**Exercise directions**
Reproduce exactly the lines that run from the start of the records below to the line with "camera: 75 degrees left, 10 degrees down", inclusive.

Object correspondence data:

Content starts

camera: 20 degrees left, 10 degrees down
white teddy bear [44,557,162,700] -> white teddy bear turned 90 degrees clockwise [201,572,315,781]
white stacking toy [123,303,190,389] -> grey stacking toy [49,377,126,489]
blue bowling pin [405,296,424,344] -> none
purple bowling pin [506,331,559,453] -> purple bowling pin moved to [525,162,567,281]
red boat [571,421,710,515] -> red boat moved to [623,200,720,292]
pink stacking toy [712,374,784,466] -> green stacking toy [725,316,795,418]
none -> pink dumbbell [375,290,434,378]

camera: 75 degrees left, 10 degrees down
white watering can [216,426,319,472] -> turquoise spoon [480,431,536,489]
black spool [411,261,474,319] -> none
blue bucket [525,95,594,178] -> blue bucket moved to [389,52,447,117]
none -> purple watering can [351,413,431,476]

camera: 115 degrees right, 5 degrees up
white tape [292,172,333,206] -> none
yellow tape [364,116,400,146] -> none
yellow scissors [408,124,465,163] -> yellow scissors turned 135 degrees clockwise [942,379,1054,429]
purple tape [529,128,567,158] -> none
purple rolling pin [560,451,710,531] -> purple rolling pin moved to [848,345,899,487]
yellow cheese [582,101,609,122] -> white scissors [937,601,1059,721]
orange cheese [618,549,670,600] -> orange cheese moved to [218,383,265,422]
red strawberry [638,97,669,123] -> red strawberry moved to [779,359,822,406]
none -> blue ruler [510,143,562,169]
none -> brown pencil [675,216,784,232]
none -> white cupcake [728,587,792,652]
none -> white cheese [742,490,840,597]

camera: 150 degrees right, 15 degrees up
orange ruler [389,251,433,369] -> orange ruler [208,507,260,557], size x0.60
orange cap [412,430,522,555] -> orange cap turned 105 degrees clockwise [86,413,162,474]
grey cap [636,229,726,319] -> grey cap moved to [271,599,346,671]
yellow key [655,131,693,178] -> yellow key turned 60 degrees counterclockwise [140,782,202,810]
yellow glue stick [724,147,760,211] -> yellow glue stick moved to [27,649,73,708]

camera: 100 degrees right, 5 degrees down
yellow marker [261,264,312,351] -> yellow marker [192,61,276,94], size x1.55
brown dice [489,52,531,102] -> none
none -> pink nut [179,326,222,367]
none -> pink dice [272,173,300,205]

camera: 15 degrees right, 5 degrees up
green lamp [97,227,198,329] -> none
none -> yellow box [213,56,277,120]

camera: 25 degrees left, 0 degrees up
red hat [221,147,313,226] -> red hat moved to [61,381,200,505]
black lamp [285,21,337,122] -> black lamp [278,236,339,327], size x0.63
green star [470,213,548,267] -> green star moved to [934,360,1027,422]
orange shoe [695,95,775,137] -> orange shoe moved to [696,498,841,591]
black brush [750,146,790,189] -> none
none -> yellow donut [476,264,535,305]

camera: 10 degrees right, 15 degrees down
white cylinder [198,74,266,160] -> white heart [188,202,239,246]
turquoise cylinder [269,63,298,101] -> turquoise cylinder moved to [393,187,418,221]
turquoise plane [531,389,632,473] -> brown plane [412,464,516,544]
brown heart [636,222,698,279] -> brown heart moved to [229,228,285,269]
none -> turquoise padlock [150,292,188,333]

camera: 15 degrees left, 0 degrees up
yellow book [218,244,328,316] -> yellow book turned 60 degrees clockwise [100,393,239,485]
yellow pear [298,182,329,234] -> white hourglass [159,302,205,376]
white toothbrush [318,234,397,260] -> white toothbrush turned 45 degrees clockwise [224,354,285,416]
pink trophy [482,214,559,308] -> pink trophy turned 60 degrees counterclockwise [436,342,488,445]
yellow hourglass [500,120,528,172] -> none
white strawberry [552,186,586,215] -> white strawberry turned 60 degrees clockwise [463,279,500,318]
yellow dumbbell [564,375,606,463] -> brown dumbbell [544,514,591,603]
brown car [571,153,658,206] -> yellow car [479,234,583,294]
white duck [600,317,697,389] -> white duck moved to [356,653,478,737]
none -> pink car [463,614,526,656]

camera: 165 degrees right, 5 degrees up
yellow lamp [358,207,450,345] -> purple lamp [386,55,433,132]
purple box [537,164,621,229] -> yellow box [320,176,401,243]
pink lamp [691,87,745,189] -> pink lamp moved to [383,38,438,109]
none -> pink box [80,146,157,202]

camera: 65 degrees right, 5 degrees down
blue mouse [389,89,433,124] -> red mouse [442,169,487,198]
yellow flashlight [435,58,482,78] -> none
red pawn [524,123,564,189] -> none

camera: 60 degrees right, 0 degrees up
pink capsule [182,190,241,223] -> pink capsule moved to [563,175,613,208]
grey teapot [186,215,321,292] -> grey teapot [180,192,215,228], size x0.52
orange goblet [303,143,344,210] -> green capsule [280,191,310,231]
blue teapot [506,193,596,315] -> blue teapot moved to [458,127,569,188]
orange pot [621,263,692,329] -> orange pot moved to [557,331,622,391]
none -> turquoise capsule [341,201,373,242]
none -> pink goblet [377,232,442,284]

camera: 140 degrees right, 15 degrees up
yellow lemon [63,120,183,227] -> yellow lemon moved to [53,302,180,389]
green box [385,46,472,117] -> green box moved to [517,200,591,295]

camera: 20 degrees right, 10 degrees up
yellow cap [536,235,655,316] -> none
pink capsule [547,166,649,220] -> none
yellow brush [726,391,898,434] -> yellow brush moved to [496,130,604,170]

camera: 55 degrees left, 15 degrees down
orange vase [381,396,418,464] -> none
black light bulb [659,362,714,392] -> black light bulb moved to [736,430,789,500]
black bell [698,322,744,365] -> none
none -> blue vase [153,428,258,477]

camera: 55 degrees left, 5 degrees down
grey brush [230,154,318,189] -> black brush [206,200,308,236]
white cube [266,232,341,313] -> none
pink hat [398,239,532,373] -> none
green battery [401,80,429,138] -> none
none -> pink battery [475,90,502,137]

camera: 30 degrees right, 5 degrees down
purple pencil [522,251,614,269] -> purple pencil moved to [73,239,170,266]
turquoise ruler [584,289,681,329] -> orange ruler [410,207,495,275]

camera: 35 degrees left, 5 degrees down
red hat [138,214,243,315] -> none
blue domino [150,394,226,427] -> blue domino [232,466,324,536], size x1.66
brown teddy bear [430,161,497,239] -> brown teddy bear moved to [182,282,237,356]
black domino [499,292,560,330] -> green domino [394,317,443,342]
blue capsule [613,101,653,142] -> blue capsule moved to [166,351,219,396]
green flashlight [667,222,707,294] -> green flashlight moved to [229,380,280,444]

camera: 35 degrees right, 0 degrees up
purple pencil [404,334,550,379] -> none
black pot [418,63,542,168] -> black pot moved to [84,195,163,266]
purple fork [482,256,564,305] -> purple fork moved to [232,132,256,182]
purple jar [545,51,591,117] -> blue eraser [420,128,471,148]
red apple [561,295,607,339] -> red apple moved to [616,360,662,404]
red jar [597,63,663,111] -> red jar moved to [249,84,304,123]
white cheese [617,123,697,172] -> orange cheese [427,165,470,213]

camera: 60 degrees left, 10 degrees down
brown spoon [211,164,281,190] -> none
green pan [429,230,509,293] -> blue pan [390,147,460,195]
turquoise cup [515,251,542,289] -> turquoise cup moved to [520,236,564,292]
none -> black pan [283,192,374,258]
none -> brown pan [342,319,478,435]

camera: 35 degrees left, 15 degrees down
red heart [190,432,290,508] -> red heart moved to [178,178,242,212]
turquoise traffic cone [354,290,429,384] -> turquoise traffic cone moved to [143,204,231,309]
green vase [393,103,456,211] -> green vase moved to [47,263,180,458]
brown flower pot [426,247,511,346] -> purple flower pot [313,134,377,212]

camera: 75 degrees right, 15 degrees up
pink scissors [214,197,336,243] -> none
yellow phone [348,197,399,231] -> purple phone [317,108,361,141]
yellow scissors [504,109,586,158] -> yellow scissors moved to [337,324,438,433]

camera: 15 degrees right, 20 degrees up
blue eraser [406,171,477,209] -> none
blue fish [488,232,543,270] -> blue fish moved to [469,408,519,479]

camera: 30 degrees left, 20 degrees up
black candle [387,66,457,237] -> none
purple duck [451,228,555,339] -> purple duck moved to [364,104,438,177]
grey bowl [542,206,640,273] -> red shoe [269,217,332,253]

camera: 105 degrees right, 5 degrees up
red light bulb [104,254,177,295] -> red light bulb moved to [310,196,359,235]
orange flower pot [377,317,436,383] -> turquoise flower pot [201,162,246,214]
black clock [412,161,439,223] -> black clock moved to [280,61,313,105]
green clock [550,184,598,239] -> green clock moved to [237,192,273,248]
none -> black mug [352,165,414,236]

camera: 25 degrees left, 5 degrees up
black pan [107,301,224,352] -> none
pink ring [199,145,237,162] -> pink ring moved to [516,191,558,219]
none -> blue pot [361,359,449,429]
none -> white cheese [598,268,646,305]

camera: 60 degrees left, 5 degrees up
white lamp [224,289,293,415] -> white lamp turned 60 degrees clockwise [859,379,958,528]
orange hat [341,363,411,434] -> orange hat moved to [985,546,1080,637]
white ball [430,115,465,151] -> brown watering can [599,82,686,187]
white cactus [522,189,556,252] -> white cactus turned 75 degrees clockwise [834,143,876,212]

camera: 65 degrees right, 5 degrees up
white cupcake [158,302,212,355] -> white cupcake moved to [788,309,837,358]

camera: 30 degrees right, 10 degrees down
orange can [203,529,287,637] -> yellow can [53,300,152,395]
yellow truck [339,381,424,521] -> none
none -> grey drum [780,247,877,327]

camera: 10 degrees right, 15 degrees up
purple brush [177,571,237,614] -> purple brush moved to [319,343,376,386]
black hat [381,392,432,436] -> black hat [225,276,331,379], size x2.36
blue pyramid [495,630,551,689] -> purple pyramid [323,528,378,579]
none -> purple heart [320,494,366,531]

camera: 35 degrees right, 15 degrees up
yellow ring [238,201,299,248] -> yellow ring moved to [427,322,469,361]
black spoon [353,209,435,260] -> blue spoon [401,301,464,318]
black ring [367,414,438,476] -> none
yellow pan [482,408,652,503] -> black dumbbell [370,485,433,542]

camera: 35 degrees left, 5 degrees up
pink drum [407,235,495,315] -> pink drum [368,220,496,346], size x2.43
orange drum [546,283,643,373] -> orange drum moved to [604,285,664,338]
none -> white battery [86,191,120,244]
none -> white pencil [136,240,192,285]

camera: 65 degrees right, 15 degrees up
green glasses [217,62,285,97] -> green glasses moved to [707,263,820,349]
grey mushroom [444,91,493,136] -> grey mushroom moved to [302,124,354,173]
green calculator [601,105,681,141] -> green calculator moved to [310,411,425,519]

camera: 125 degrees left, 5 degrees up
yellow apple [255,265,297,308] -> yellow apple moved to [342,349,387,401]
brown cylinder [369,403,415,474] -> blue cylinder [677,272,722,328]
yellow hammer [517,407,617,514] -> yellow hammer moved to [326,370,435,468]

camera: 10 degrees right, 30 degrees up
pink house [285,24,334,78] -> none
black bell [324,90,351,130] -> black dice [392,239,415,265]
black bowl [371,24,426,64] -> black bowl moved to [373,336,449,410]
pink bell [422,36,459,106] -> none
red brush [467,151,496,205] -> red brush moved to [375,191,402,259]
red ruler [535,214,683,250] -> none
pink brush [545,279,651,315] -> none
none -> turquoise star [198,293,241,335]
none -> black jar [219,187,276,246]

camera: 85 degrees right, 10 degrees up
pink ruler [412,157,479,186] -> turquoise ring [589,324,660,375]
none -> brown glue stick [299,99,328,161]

Content ends

**Response**
camera: 20 degrees left, 10 degrees down
white teddy bear [44,557,162,700] -> white teddy bear turned 90 degrees clockwise [201,572,315,781]
white stacking toy [123,303,190,389] -> grey stacking toy [49,377,126,489]
blue bowling pin [405,296,424,344] -> none
purple bowling pin [506,331,559,453] -> purple bowling pin moved to [525,162,567,281]
red boat [571,421,710,515] -> red boat moved to [623,200,720,292]
pink stacking toy [712,374,784,466] -> green stacking toy [725,316,795,418]
none -> pink dumbbell [375,290,434,378]

camera: 75 degrees left, 10 degrees down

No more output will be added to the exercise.